[Opening Provided records section]

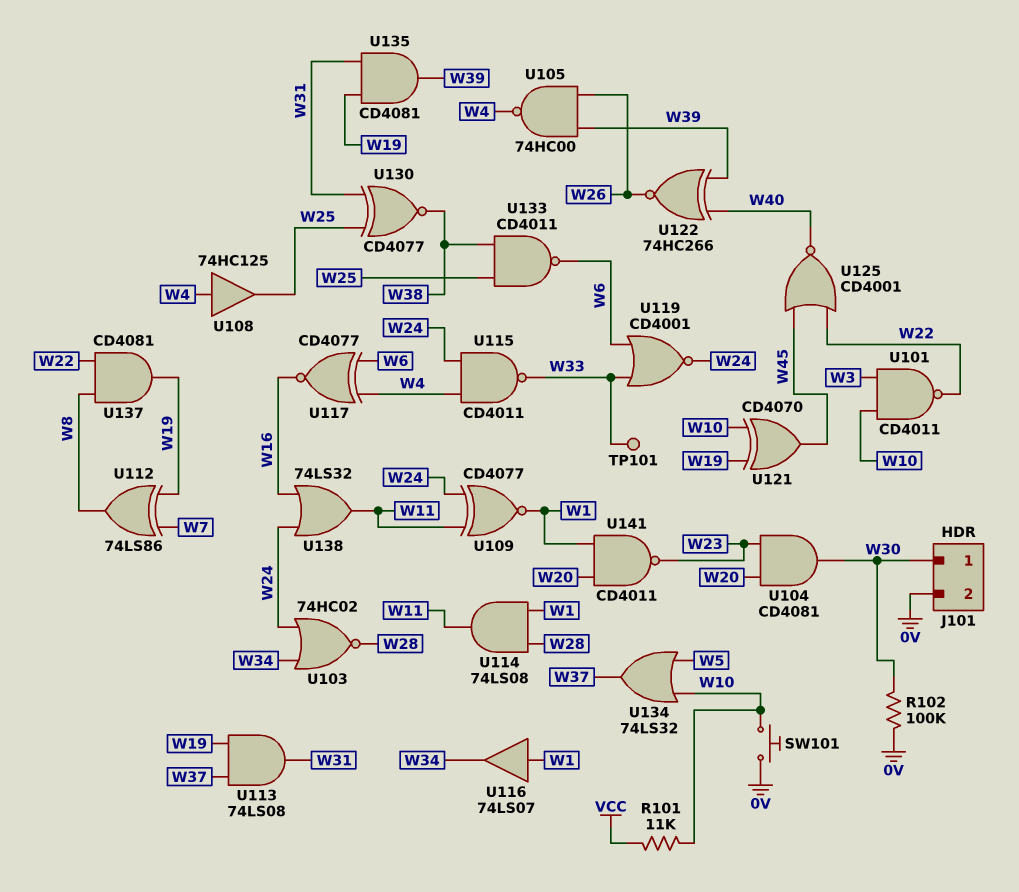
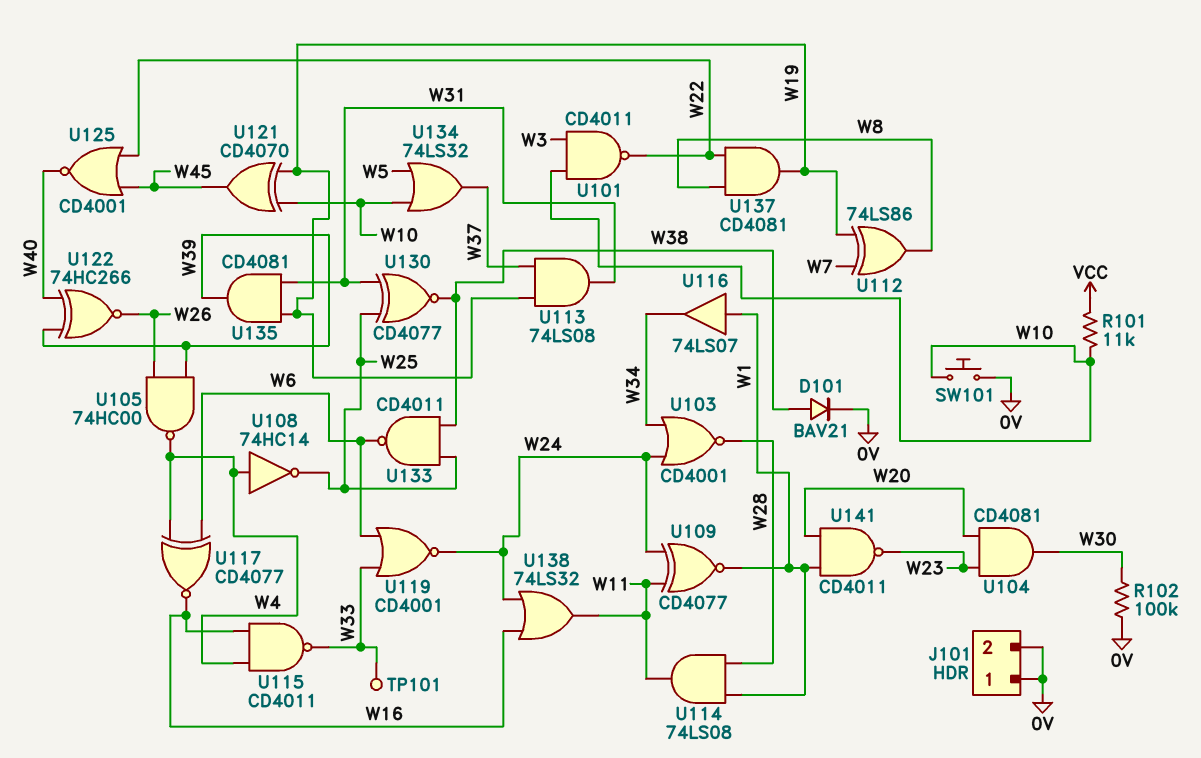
D101: none -> diode BAV21 (A W38, K 0V)
J101 pin 1: W30 -> 0V
U103: NOR 74HC02 (in W24, in W34, out W28) -> NOR CD4001 (in W24, in W34, out W28)
U108: buffer 74HC125 (in W4, out W25) -> NOT 74HC14 (in W4, out W25)
U115: NAND CD4011 (in W4, in W24, out W33) -> NAND CD4011 (in W4, in W16, out W33)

[Closing Provided records section]

Required work:
Nothing but the text of the listing should be set down, exactly, with the pictures left behind.

Answer space:
D101: none -> diode BAV21 (A W38, K 0V)
J101 pin 1: W30 -> 0V
U103: NOR 74HC02 (in W24, in W34, out W28) -> NOR CD4001 (in W24, in W34, out W28)
U108: buffer 74HC125 (in W4, out W25) -> NOT 74HC14 (in W4, out W25)
U115: NAND CD4011 (in W4, in W24, out W33) -> NAND CD4011 (in W4, in W16, out W33)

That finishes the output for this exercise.